-- Data extract --
====

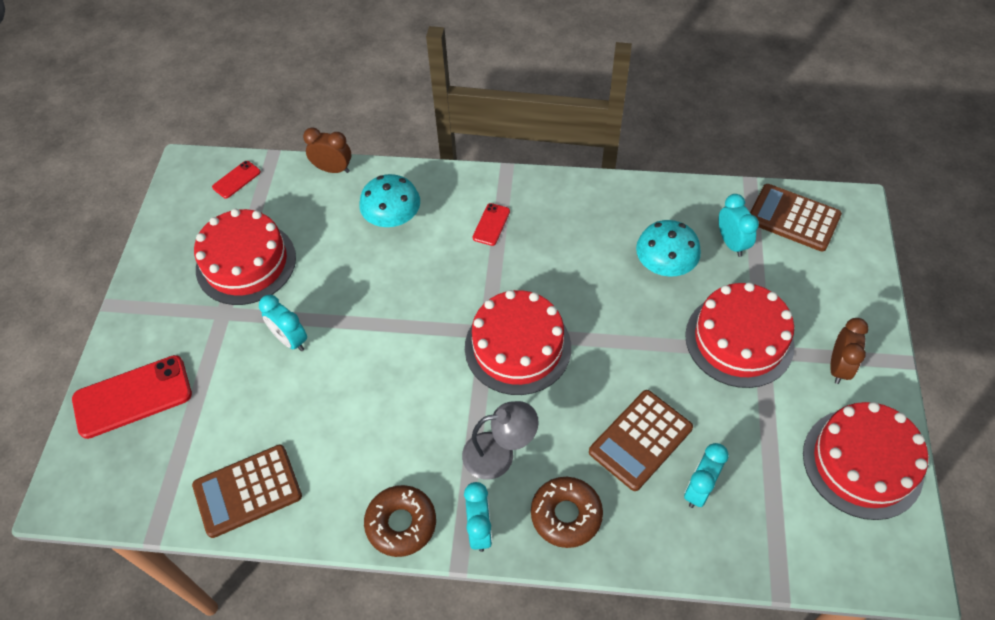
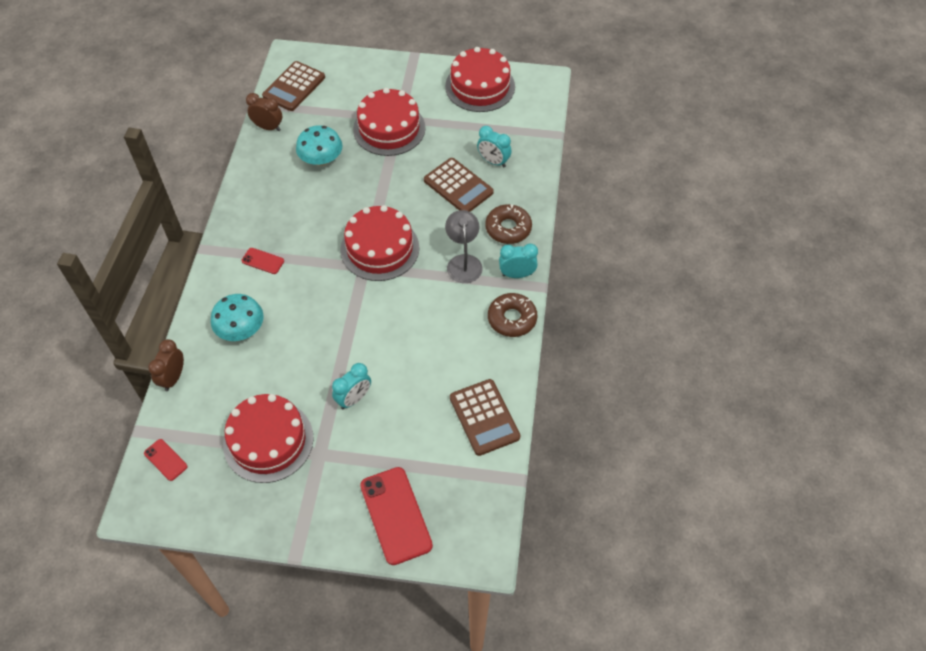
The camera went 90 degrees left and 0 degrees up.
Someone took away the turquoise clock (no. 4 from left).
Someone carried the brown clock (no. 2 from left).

====

-- Exercise prompt --
From the data above, how many lines contain the word "clock"? Give the number alone.

-- Answer to this exercise --
2